- Data provided -
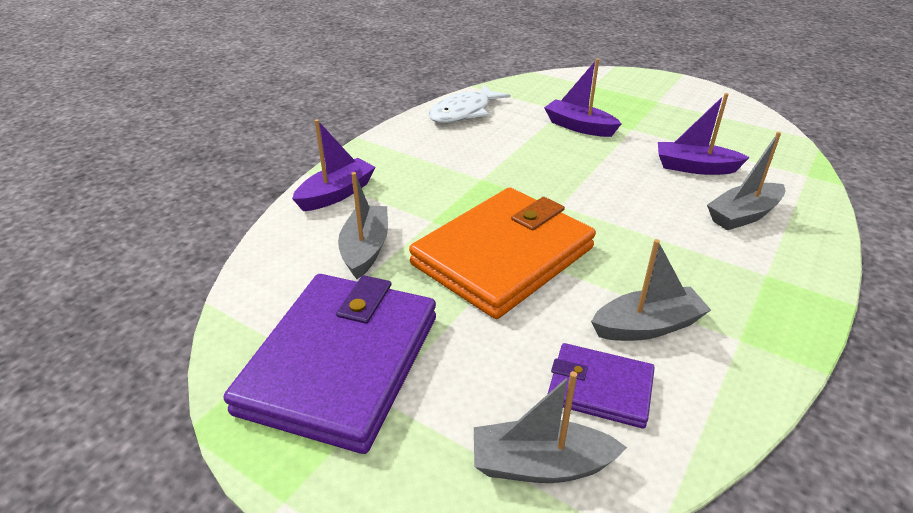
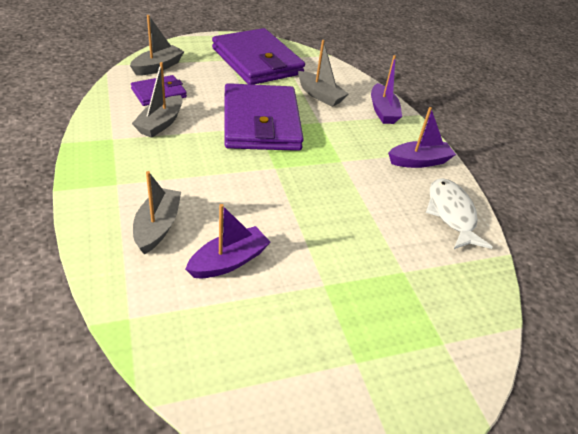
camera: 125 degrees right, 5 degrees up
(503, 256) = (261, 122): orange wallet -> purple wallet
(579, 127) = (361, 255): purple boat -> purple boat (419, 161)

- Instructions to follow -
What is needed is an exact copy of the lines from the one containing "(503, 256) = (261, 122): orange" to the end of the data; please add nothing else.

- Task solution -
(503, 256) = (261, 122): orange wallet -> purple wallet
(579, 127) = (361, 255): purple boat -> purple boat (419, 161)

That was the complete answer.